▶ [WHAT YOU HAVE TO DO]: Every record is to be duplicated exactly as it reads, without its images.

(Scene images with change listings)
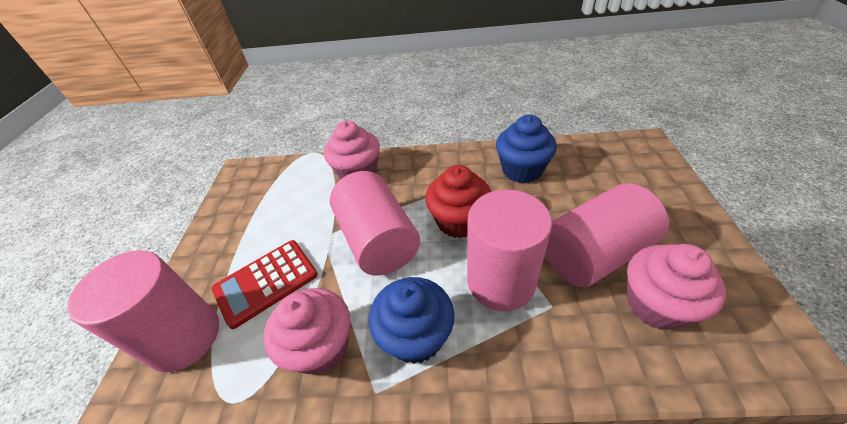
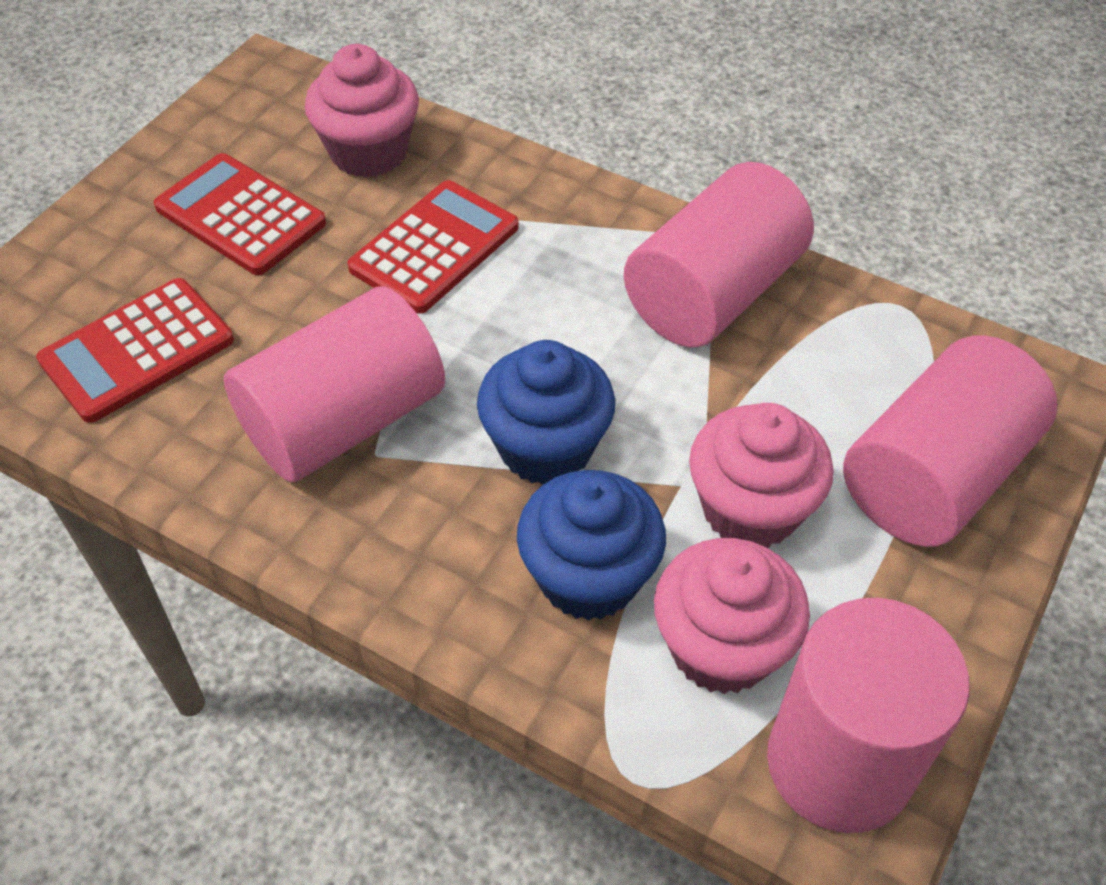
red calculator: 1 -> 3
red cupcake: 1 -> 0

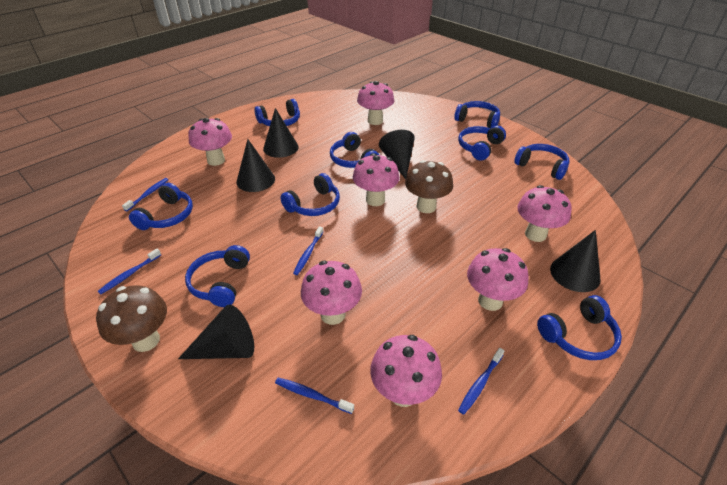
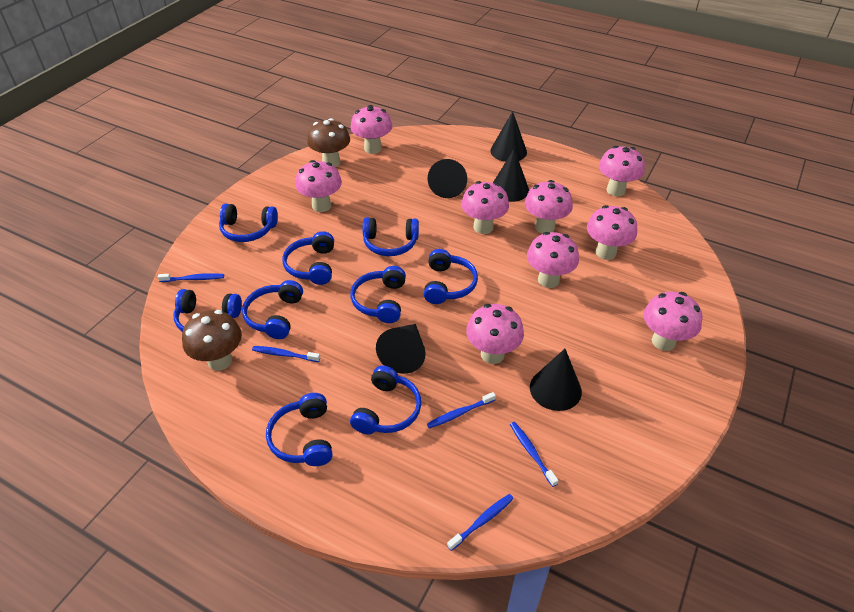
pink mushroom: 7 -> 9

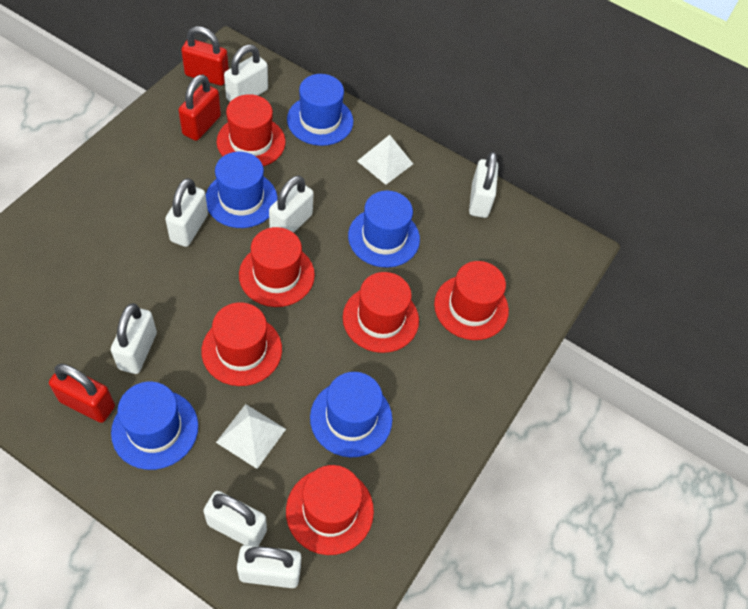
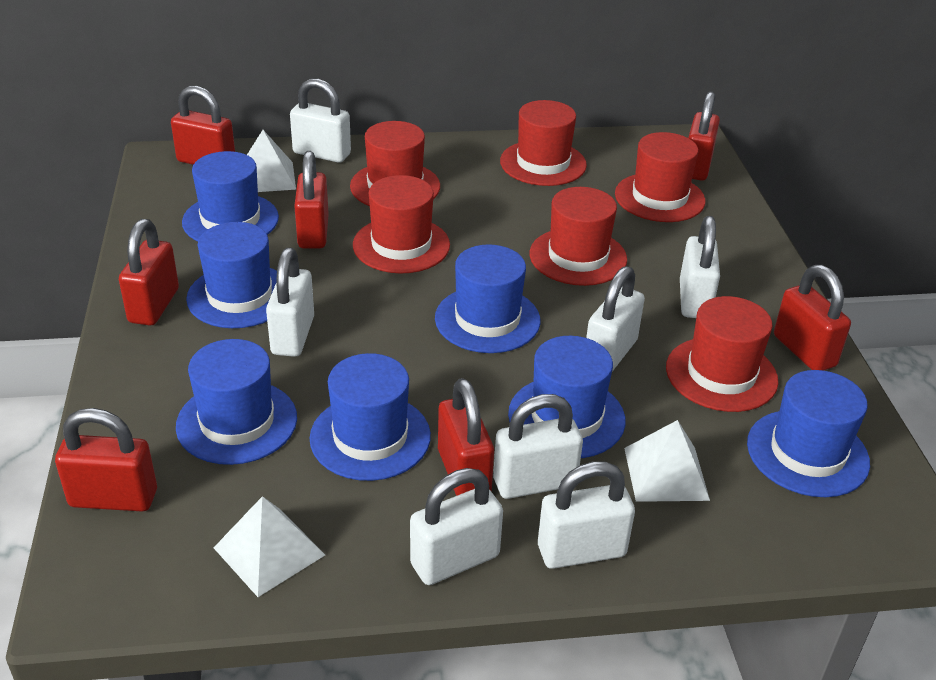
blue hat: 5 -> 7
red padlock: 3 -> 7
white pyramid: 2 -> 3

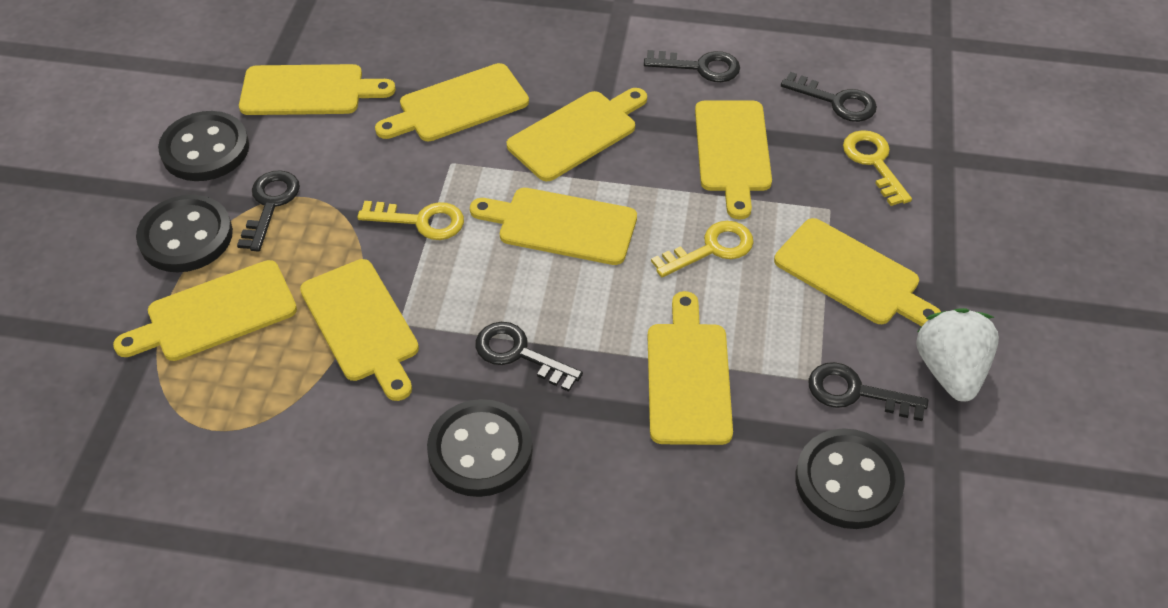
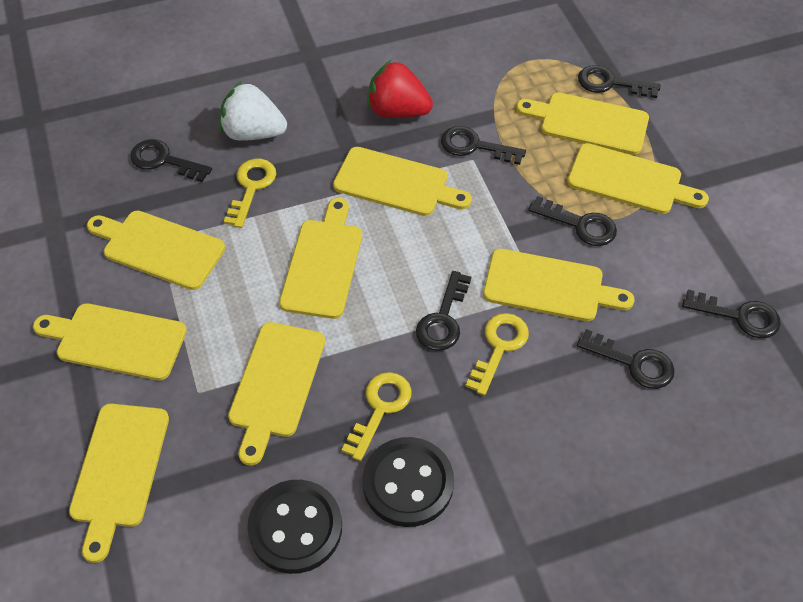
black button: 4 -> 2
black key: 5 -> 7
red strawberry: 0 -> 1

▶ [YOUR SOLUTION]:
red calculator: 1 -> 3
red cupcake: 1 -> 0

pink mushroom: 7 -> 9

blue hat: 5 -> 7
red padlock: 3 -> 7
white pyramid: 2 -> 3

black button: 4 -> 2
black key: 5 -> 7
red strawberry: 0 -> 1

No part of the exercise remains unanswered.